Stored items from a collection:
++++++++++
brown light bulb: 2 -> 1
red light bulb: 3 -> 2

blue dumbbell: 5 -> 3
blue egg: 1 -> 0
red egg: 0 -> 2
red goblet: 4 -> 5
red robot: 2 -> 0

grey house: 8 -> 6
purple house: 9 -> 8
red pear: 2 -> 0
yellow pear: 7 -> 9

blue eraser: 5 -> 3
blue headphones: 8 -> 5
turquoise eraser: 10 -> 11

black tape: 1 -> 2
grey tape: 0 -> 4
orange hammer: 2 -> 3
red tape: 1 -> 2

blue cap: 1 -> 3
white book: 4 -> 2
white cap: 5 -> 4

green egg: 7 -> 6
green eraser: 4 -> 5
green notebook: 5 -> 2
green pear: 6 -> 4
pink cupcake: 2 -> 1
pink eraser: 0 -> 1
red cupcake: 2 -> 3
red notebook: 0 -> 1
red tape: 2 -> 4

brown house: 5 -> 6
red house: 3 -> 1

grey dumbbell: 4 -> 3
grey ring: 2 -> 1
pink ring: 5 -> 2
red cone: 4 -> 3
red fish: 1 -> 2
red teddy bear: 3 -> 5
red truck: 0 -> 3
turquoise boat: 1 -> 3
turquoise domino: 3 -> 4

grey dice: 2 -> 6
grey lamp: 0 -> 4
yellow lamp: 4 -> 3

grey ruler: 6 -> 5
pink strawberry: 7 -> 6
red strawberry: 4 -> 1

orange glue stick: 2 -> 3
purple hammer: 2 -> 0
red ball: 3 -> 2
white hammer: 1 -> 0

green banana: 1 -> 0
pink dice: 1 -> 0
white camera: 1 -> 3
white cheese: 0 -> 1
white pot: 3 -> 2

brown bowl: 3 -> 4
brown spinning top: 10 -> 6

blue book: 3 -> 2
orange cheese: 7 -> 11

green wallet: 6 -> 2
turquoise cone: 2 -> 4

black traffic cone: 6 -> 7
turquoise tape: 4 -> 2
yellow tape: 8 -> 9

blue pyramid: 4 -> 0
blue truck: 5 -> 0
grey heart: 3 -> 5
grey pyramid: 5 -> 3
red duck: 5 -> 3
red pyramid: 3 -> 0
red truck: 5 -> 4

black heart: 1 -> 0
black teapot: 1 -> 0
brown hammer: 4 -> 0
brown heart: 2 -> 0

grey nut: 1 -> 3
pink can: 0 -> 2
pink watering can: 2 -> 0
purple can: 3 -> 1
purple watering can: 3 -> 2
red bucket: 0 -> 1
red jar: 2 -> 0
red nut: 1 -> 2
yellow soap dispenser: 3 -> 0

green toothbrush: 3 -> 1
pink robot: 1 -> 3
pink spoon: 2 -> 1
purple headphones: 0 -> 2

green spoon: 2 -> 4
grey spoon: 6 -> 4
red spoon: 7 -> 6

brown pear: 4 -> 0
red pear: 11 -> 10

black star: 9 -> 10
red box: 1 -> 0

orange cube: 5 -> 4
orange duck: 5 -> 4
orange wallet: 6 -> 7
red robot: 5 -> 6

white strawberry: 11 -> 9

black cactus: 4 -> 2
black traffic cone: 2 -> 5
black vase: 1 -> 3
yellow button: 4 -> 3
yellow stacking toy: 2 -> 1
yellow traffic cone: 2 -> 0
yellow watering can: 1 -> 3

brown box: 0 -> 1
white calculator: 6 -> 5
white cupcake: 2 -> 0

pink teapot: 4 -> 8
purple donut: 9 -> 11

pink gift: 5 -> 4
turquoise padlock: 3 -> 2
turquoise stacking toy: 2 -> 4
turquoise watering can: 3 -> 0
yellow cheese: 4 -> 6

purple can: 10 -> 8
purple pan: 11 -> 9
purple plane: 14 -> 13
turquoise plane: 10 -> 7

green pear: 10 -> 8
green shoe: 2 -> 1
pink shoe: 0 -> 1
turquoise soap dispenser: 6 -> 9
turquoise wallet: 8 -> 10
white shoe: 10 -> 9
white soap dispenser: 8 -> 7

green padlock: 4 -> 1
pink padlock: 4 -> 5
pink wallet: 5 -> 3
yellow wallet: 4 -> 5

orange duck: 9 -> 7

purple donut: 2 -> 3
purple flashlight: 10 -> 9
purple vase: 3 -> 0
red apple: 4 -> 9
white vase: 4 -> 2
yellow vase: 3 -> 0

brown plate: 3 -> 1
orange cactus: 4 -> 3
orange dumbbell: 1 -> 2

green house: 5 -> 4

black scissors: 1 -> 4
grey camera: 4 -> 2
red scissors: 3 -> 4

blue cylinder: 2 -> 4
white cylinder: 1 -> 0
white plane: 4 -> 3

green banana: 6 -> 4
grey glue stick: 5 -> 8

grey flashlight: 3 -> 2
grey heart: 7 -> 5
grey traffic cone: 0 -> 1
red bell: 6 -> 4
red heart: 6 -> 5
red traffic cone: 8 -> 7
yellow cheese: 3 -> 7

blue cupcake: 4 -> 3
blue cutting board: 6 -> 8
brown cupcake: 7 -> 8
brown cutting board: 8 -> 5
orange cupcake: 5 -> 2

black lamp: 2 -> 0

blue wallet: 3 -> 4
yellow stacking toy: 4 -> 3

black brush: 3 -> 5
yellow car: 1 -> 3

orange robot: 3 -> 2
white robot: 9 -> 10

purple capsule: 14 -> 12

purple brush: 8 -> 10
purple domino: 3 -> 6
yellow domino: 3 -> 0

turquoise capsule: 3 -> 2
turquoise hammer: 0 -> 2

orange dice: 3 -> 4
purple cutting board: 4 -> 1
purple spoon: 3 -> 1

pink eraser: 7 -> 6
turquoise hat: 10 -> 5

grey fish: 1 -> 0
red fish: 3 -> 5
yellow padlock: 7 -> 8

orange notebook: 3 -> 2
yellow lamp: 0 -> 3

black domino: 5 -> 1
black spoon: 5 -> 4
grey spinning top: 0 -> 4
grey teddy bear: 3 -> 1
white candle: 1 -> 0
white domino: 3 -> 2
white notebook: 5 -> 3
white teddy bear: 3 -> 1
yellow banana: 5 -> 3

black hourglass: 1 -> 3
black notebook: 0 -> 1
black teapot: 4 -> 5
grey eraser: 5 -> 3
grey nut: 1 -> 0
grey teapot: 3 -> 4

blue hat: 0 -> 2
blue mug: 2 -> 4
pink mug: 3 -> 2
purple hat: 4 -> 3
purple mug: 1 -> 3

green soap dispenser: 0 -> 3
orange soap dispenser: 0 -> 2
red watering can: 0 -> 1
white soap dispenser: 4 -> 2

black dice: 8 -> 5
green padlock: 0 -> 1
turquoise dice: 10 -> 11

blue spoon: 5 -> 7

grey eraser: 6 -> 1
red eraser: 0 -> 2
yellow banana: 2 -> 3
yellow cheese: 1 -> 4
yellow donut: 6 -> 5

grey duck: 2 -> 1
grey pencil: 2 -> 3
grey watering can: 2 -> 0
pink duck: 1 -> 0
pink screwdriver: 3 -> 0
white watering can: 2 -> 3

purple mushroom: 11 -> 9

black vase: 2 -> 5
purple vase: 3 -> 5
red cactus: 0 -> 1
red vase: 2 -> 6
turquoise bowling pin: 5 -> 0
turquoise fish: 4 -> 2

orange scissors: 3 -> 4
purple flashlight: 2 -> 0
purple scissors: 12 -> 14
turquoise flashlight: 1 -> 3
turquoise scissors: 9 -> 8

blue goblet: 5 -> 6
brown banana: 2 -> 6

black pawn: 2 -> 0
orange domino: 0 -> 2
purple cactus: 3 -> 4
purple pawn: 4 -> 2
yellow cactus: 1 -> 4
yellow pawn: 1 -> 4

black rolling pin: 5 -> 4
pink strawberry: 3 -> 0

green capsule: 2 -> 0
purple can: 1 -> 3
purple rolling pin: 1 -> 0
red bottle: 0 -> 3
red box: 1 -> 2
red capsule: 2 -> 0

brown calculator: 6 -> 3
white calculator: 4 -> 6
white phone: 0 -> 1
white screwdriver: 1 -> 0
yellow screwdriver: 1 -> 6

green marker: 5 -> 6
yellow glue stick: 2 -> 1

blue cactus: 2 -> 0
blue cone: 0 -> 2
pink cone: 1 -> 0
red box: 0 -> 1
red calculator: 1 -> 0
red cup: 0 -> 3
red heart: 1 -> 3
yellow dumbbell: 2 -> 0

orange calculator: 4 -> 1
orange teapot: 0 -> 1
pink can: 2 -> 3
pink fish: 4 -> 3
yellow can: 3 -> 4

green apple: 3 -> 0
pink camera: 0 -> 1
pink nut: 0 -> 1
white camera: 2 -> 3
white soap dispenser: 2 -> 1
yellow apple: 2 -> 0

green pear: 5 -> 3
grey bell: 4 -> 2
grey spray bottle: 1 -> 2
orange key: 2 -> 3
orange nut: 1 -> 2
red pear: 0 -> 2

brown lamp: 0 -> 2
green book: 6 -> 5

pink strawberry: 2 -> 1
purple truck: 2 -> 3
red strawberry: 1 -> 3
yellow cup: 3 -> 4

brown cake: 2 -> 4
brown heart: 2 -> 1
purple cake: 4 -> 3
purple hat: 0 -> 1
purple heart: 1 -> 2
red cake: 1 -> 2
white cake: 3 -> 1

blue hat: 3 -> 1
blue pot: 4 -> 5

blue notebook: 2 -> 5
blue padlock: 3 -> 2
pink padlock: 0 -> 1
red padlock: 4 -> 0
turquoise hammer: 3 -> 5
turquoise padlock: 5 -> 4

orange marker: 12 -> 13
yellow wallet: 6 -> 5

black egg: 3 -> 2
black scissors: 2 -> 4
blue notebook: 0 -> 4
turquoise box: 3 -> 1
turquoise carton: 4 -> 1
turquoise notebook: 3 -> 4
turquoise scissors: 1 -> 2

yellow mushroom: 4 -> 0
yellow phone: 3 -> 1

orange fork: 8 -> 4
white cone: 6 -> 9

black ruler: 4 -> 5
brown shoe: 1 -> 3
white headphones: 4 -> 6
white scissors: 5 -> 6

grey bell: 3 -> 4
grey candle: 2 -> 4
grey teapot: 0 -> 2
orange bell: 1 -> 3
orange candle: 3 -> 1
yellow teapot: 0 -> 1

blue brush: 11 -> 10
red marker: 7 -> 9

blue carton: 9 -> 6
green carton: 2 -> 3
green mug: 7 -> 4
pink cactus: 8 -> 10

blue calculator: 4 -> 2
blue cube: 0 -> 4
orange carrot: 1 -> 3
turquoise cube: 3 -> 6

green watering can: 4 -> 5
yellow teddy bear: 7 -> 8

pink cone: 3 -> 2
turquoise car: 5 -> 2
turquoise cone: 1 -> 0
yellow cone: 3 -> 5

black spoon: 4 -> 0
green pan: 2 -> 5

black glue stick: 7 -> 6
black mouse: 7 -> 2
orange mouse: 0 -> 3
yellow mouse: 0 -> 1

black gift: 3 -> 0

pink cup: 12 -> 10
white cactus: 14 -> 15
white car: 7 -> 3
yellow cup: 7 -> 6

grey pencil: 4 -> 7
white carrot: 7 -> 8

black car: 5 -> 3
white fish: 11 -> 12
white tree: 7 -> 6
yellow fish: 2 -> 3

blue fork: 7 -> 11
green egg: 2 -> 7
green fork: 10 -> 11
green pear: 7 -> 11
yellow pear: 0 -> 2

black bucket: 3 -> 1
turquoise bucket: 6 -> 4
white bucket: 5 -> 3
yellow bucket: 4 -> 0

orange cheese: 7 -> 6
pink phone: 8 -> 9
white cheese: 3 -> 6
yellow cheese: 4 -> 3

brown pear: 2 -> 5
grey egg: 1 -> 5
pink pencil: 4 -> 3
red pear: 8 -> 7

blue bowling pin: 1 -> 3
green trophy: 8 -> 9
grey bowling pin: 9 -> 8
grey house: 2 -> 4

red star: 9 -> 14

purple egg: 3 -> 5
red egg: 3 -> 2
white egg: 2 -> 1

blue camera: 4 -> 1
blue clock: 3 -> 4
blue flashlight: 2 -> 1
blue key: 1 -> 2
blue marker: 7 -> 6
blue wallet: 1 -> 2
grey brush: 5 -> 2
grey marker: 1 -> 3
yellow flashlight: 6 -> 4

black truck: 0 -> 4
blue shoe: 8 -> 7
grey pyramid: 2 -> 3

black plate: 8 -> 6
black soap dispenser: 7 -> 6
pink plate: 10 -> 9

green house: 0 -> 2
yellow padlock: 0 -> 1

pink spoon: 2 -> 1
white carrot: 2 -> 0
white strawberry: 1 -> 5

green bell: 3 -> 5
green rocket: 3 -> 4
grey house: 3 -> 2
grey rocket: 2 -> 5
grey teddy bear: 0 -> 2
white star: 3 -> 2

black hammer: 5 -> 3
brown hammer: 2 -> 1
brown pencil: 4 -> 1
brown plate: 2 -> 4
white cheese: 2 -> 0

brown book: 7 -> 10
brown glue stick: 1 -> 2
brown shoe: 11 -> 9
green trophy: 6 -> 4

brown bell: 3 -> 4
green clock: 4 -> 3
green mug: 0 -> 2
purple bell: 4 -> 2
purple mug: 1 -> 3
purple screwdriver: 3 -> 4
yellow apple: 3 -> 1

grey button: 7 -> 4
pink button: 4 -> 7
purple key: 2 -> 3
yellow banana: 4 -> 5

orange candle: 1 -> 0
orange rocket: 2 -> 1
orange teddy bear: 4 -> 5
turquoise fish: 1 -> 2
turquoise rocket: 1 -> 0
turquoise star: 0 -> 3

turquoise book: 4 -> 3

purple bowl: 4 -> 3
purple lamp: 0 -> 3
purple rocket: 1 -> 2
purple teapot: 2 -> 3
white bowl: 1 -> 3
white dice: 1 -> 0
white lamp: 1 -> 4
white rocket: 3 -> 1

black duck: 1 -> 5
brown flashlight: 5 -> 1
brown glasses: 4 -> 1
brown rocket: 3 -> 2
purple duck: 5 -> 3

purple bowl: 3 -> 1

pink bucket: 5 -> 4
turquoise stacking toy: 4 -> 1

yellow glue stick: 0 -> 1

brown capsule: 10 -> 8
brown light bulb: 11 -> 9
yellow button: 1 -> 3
++++++++++
[Task brief] Copy out only the lines of the records above from the one with "purple donut: 9 -> 11" through the one with "pink wallet: 5 -> 3", exactly as they stand, both included.

[Result for this exercise]
purple donut: 9 -> 11

pink gift: 5 -> 4
turquoise padlock: 3 -> 2
turquoise stacking toy: 2 -> 4
turquoise watering can: 3 -> 0
yellow cheese: 4 -> 6

purple can: 10 -> 8
purple pan: 11 -> 9
purple plane: 14 -> 13
turquoise plane: 10 -> 7

green pear: 10 -> 8
green shoe: 2 -> 1
pink shoe: 0 -> 1
turquoise soap dispenser: 6 -> 9
turquoise wallet: 8 -> 10
white shoe: 10 -> 9
white soap dispenser: 8 -> 7

green padlock: 4 -> 1
pink padlock: 4 -> 5
pink wallet: 5 -> 3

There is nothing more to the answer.